_MATERIAL TO PROCESS_.
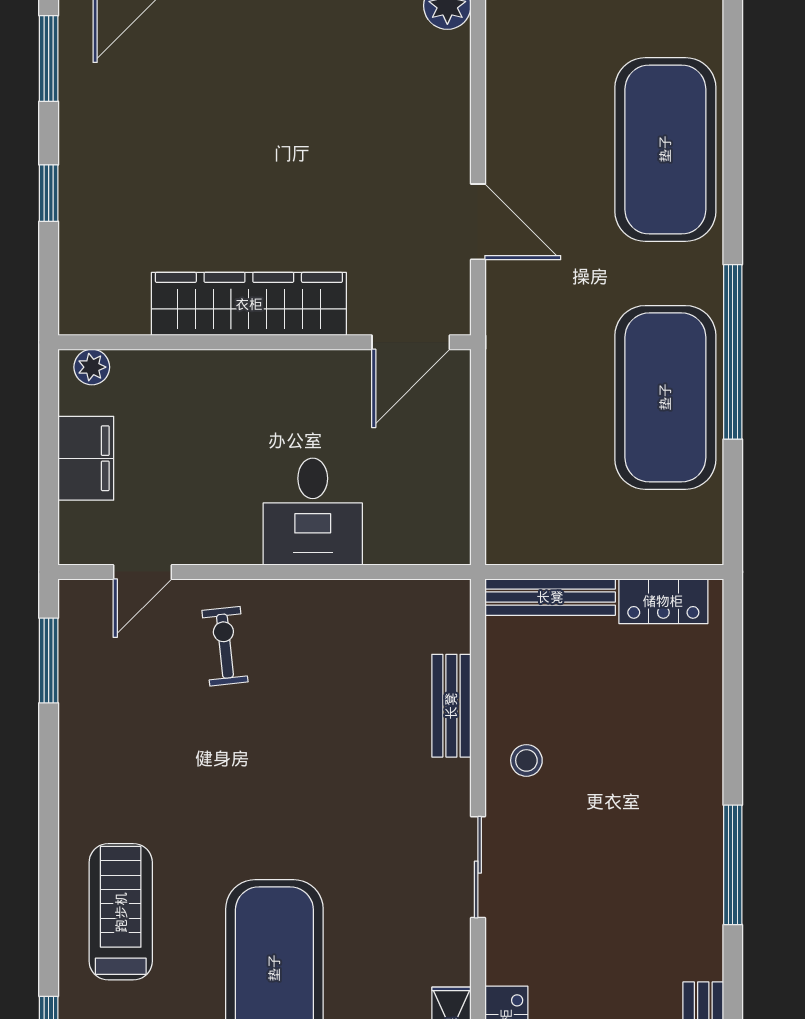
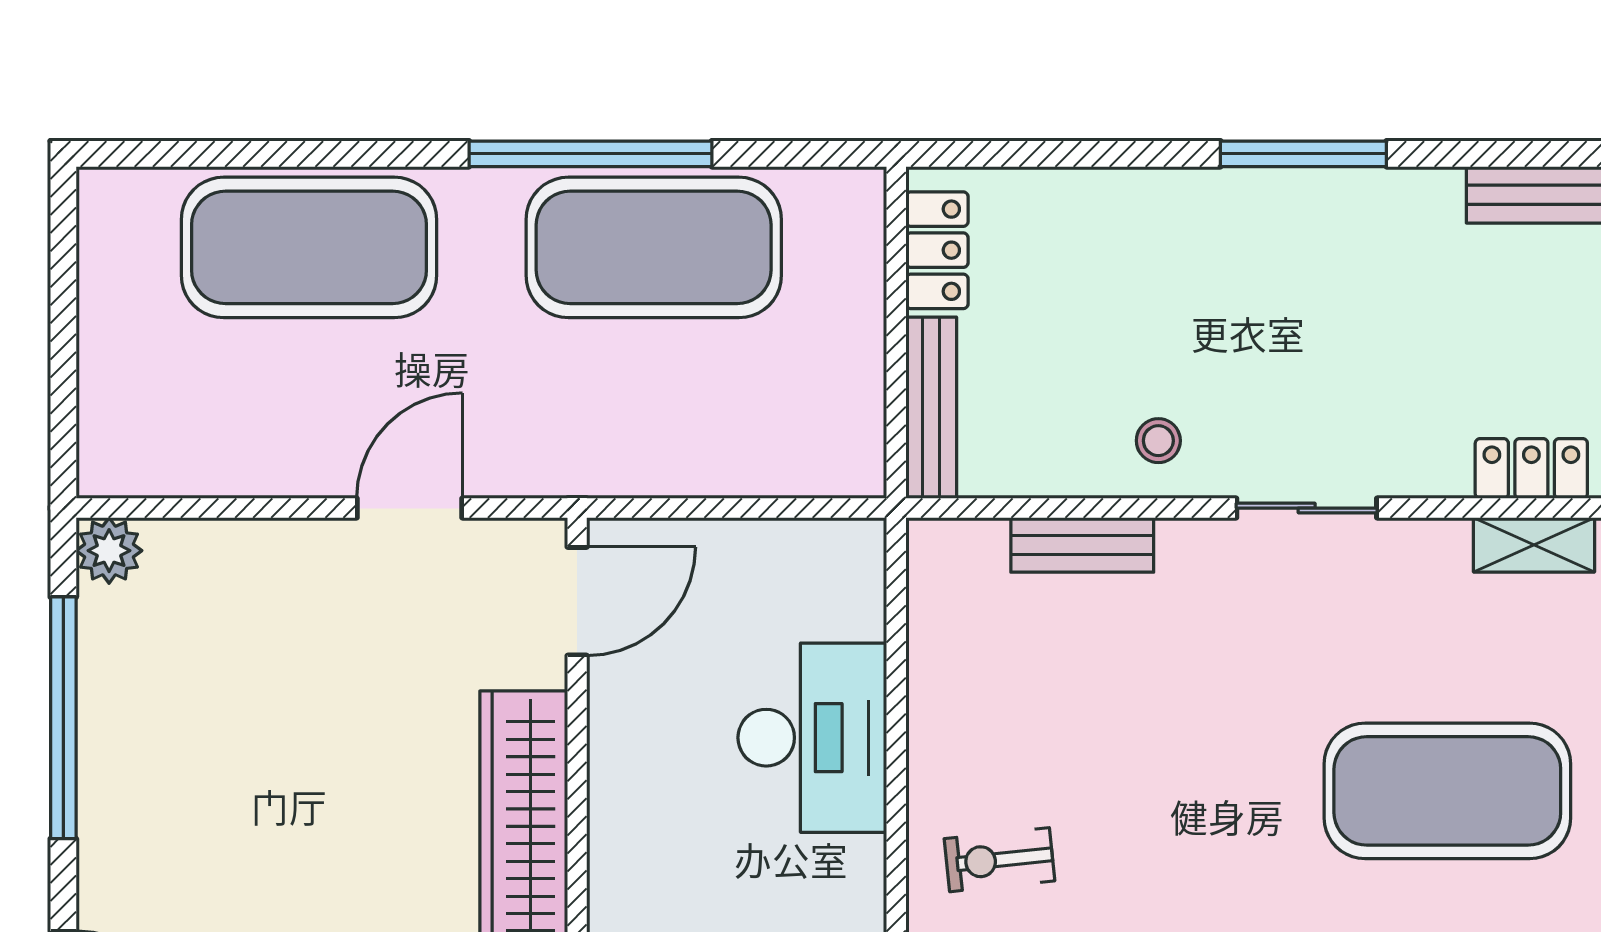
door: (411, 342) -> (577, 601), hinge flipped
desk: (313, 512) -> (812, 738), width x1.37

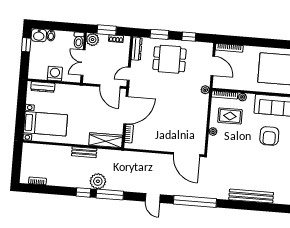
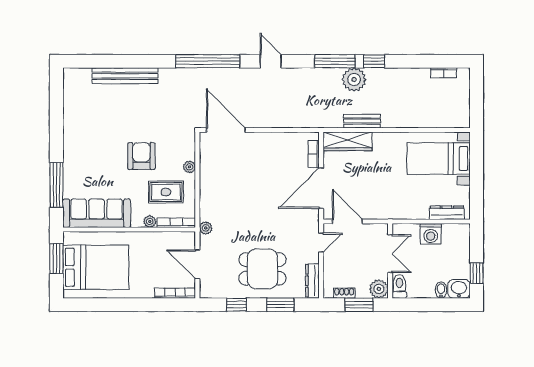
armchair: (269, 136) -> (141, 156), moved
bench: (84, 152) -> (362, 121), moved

---

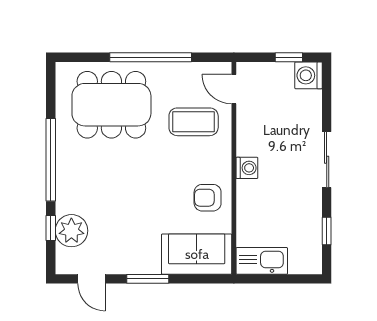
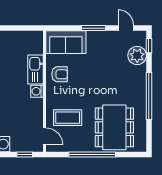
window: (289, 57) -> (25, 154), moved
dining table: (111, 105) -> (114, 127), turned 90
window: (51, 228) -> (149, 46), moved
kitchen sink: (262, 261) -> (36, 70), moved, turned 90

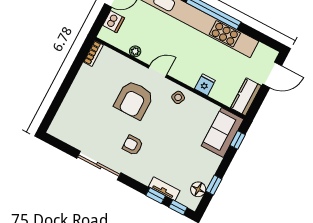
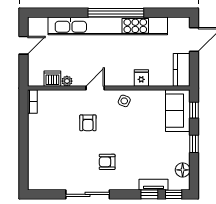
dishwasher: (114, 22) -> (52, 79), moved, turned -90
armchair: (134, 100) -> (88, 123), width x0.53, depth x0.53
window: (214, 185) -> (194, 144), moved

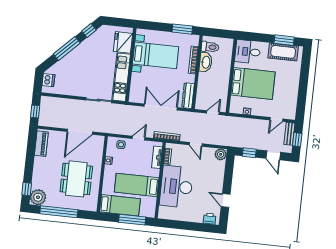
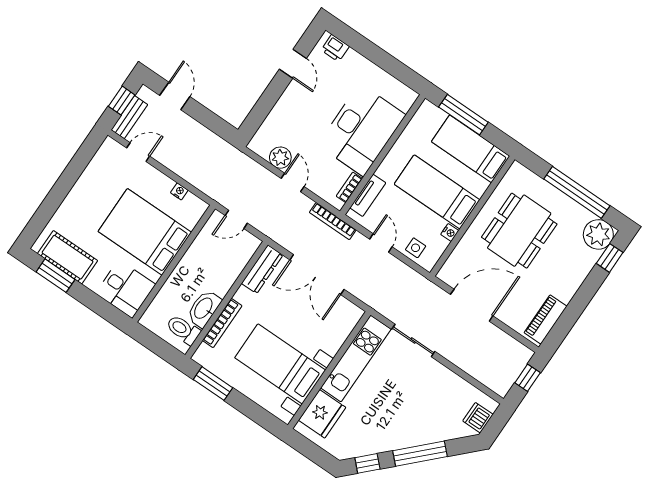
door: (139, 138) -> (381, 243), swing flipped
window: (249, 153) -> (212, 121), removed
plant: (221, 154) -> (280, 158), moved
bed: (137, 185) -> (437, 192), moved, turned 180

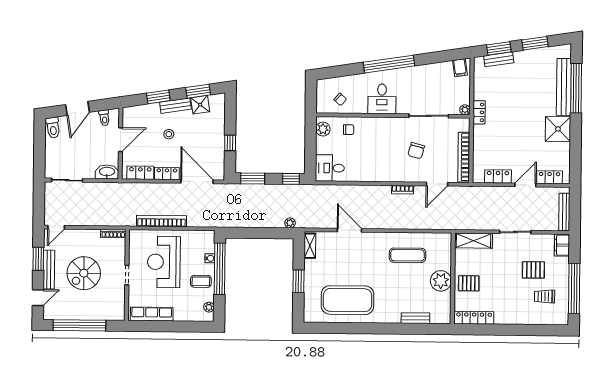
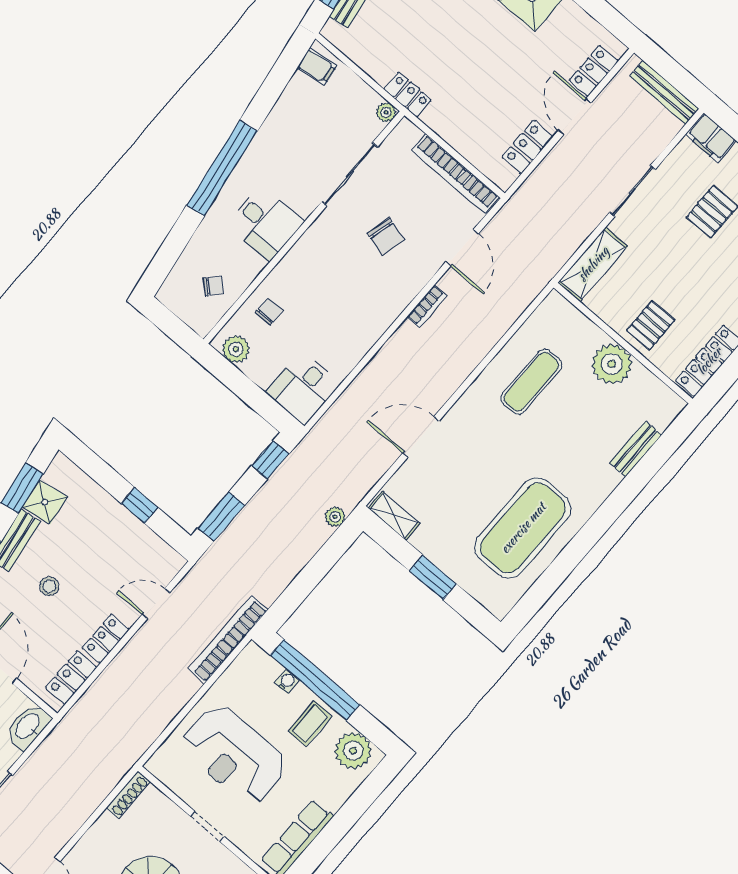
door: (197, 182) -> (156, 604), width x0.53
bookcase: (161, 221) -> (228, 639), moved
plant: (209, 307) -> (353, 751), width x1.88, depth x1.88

_WORK TO BE COMPLETED_.
Reproduce exactly the lines above that run from the one with "dining table: (111, 105)" to the one with "plant: (221, 154) -> (280, 158), moved", both included, leaving pictures out.

_SOLUTION_.
dining table: (111, 105) -> (114, 127), turned 90
window: (51, 228) -> (149, 46), moved
kitchen sink: (262, 261) -> (36, 70), moved, turned 90

dishwasher: (114, 22) -> (52, 79), moved, turned -90
armchair: (134, 100) -> (88, 123), width x0.53, depth x0.53
window: (214, 185) -> (194, 144), moved

door: (139, 138) -> (381, 243), swing flipped
window: (249, 153) -> (212, 121), removed
plant: (221, 154) -> (280, 158), moved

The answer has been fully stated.